→ Data supplied:

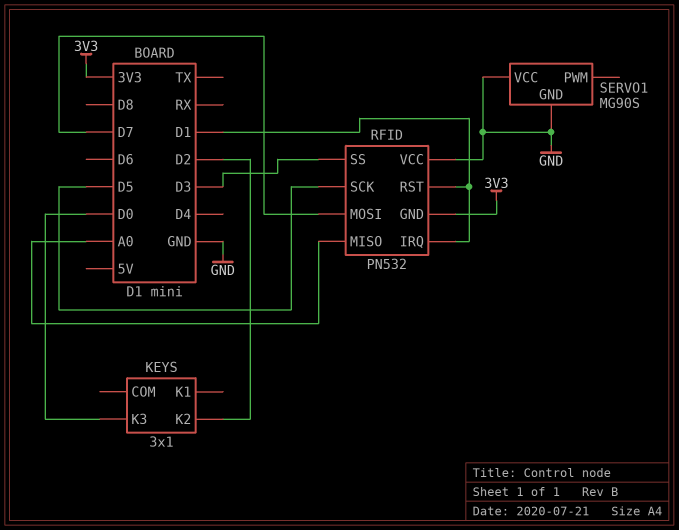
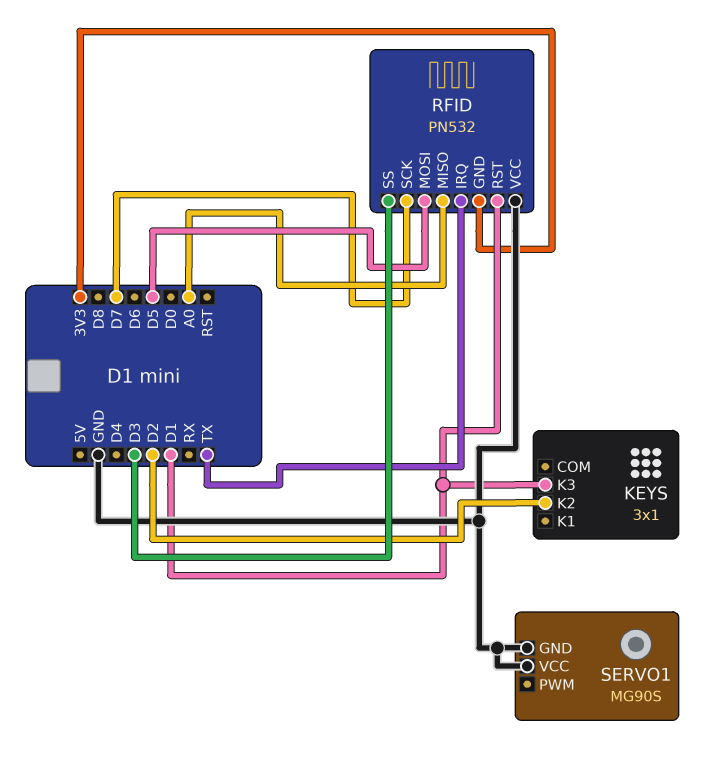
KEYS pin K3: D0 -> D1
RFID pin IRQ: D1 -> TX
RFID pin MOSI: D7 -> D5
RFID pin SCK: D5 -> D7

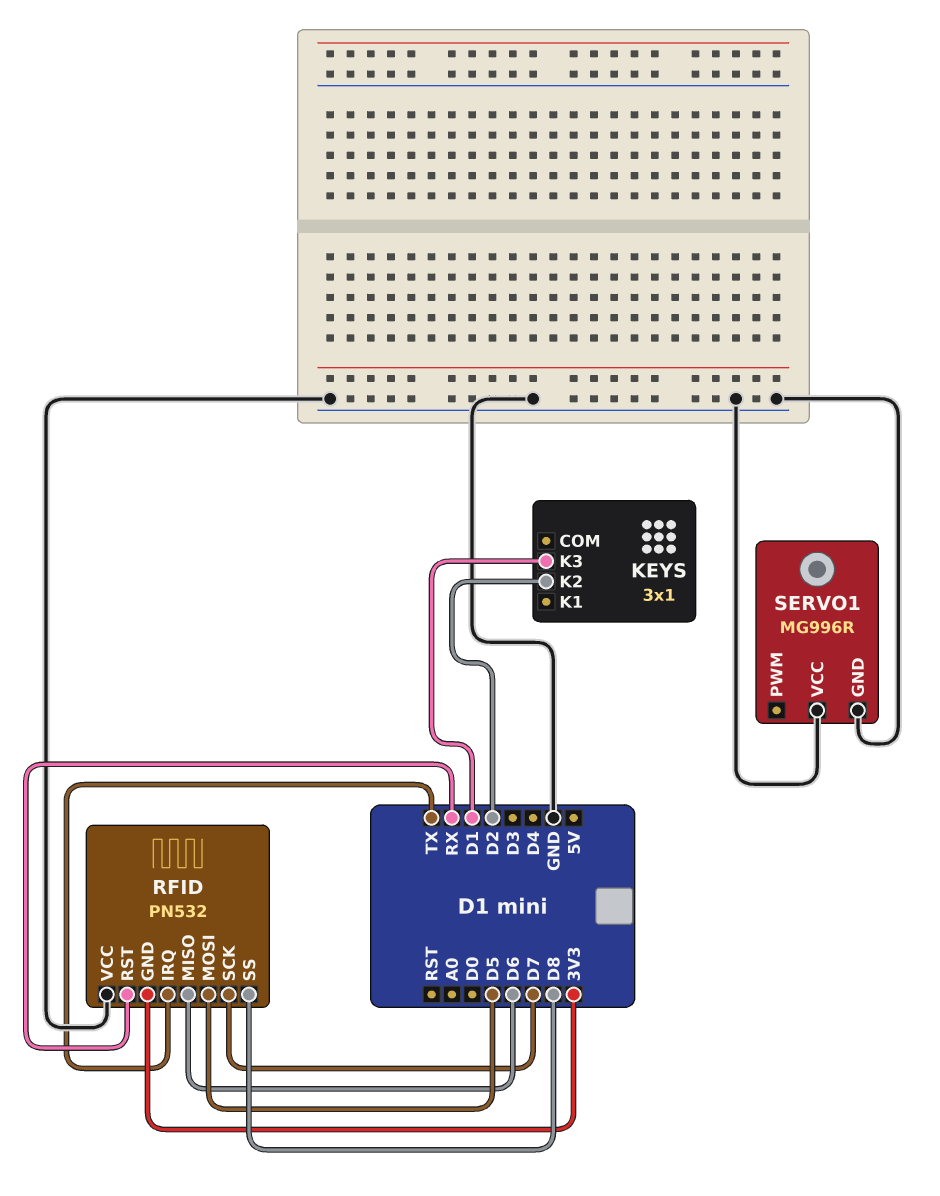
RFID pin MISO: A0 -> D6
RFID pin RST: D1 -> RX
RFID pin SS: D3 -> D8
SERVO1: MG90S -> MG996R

→ Problem statement: Read the data above and pull out each line that holds the string "RFID".

→ Problem solution:
RFID pin IRQ: D1 -> TX
RFID pin MOSI: D7 -> D5
RFID pin SCK: D5 -> D7
RFID pin MISO: A0 -> D6
RFID pin RST: D1 -> RX
RFID pin SS: D3 -> D8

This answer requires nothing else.